:: TASK STATEMENT ::
Without any pictures, retype exactly the lines from the one with "R10: 1k (n13, n39) -> 2.2k (n13, n39)" through the final line of the records.

RECORDS FOR THE EXERCISE section start

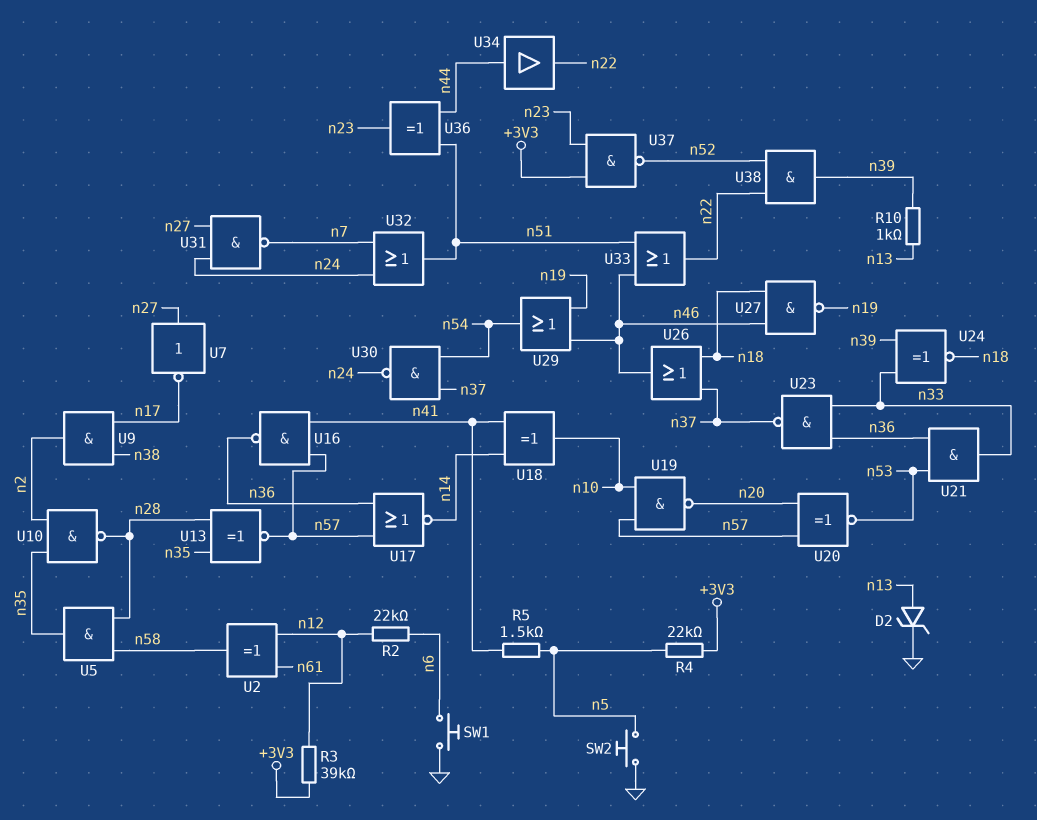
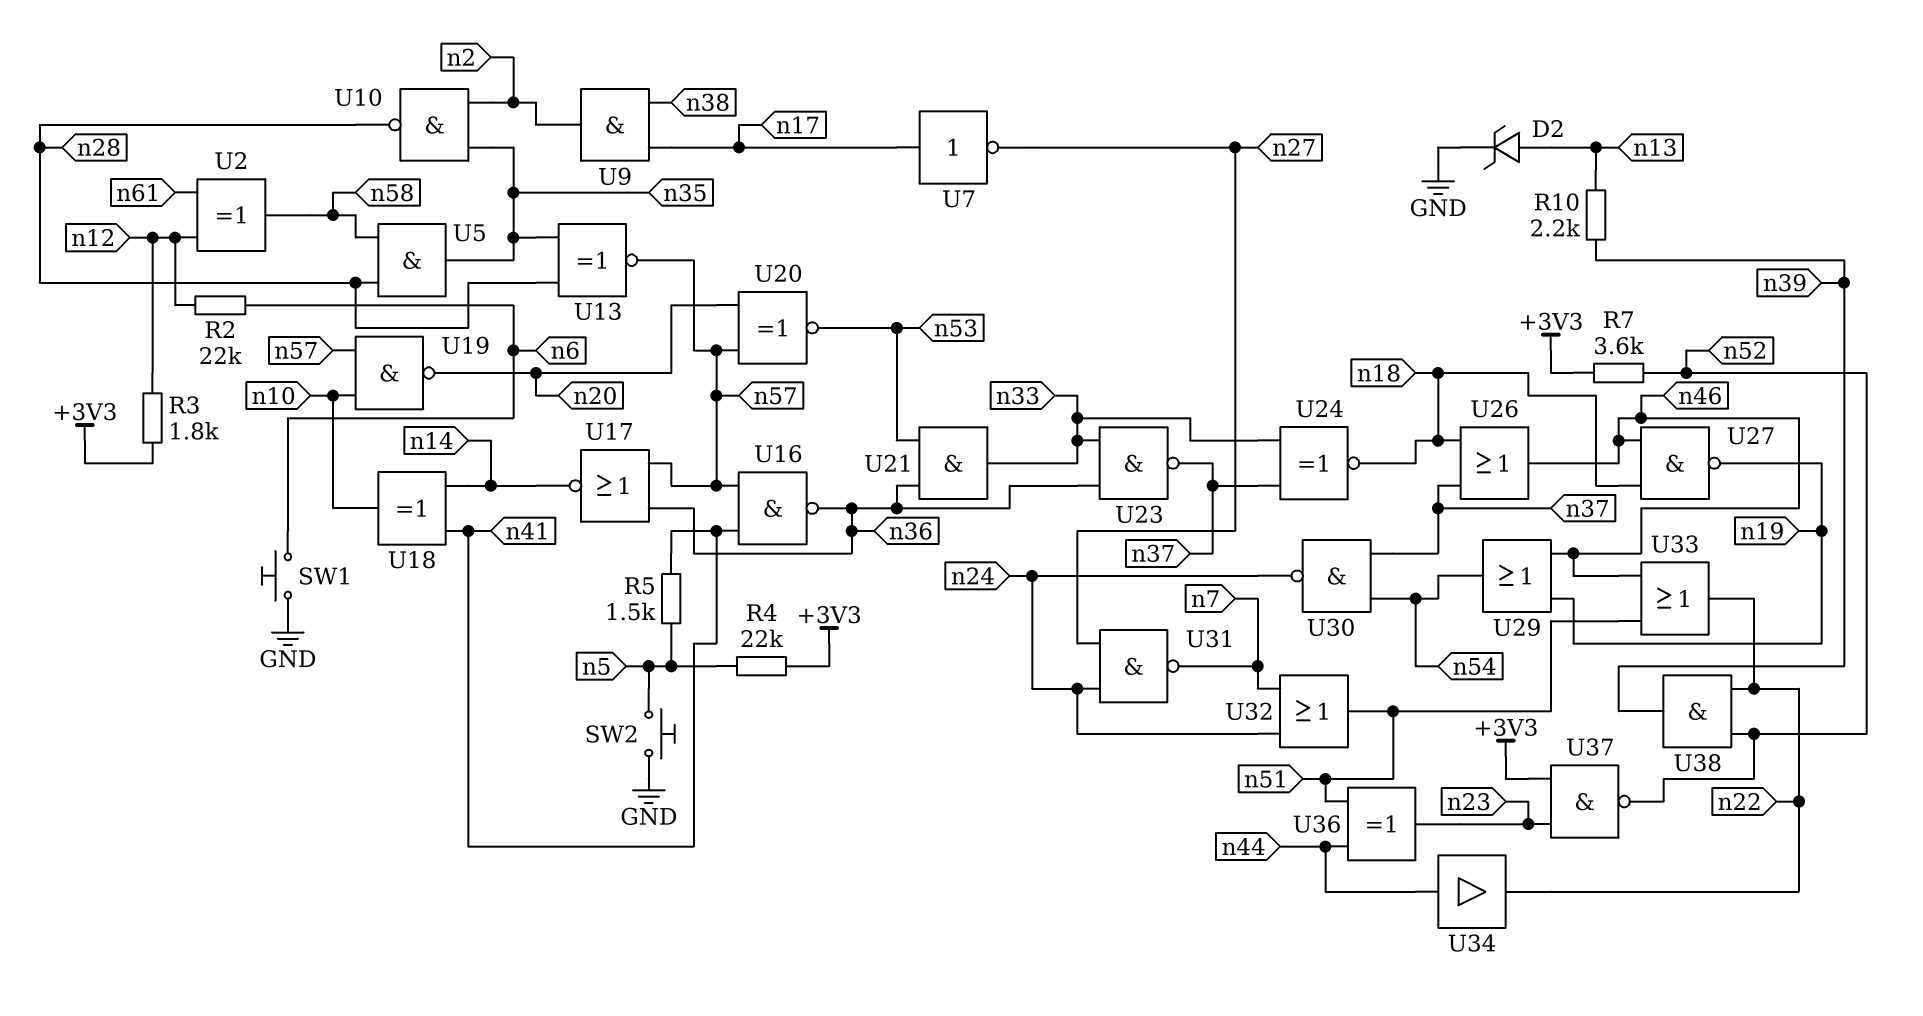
R3: 39k (+3V3, n12) -> 1.8k (+3V3, n12)
R7: none -> 3.6k (+3V3, n52)
R10: 1k (n13, n39) -> 2.2k (n13, n39)
U7: NOT (in n27, out n17) -> NOT (in n17, out n27)
U24: XNOR (in n33, in n39, out n18) -> XNOR (in n33, in n37, out n18)

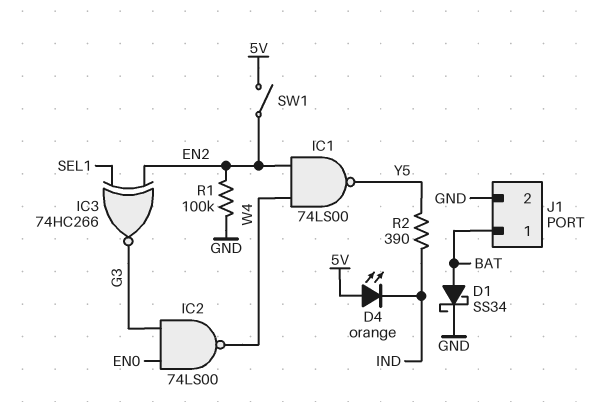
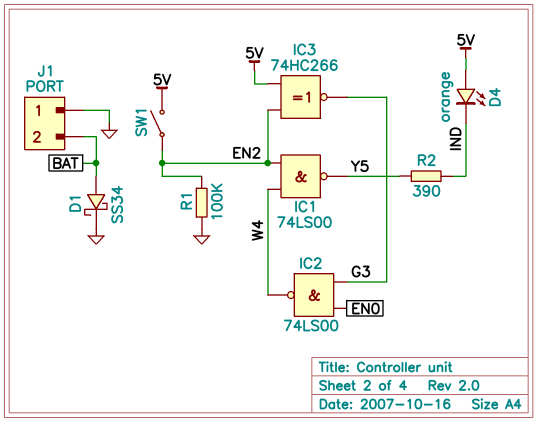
IC3: XNOR 74HC266 (in EN2, in SEL1, out G3) -> XNOR 74HC266 (in 5V, in EN2, out G3)
J1 pin 1: BAT -> GND
J1 pin 2: GND -> BAT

RECORDS FOR THE EXERCISE section end

:: PROBLEM SOLUTION ::
R10: 1k (n13, n39) -> 2.2k (n13, n39)
U7: NOT (in n27, out n17) -> NOT (in n17, out n27)
U24: XNOR (in n33, in n39, out n18) -> XNOR (in n33, in n37, out n18)

IC3: XNOR 74HC266 (in EN2, in SEL1, out G3) -> XNOR 74HC266 (in 5V, in EN2, out G3)
J1 pin 1: BAT -> GND
J1 pin 2: GND -> BAT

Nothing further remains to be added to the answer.